** Dataset excerpt follows **
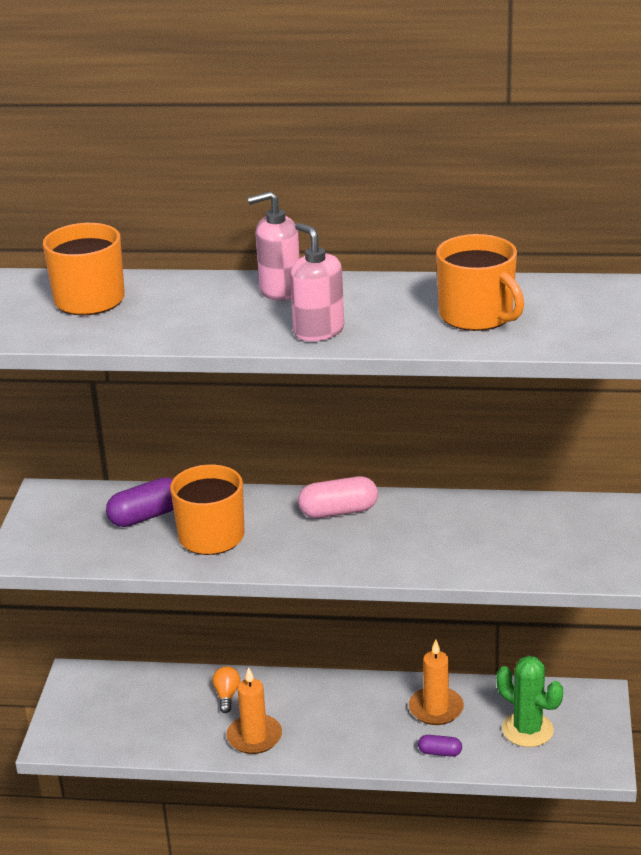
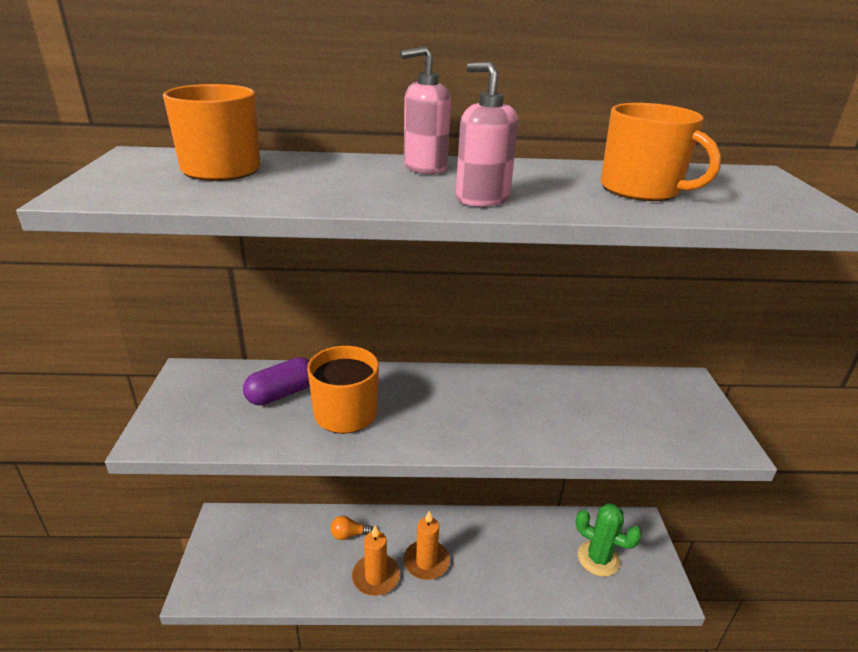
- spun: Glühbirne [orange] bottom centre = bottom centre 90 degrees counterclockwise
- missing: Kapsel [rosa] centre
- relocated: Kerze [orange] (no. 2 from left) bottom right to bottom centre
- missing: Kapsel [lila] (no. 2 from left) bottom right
** End of Dataset excerpt **
Work task:
The lines to show are those in the data above that include "orange".

The completed task:
- spun: Glühbirne [orange] bottom centre = bottom centre 90 degrees counterclockwise
- relocated: Kerze [orange] (no. 2 from left) bottom right to bottom centre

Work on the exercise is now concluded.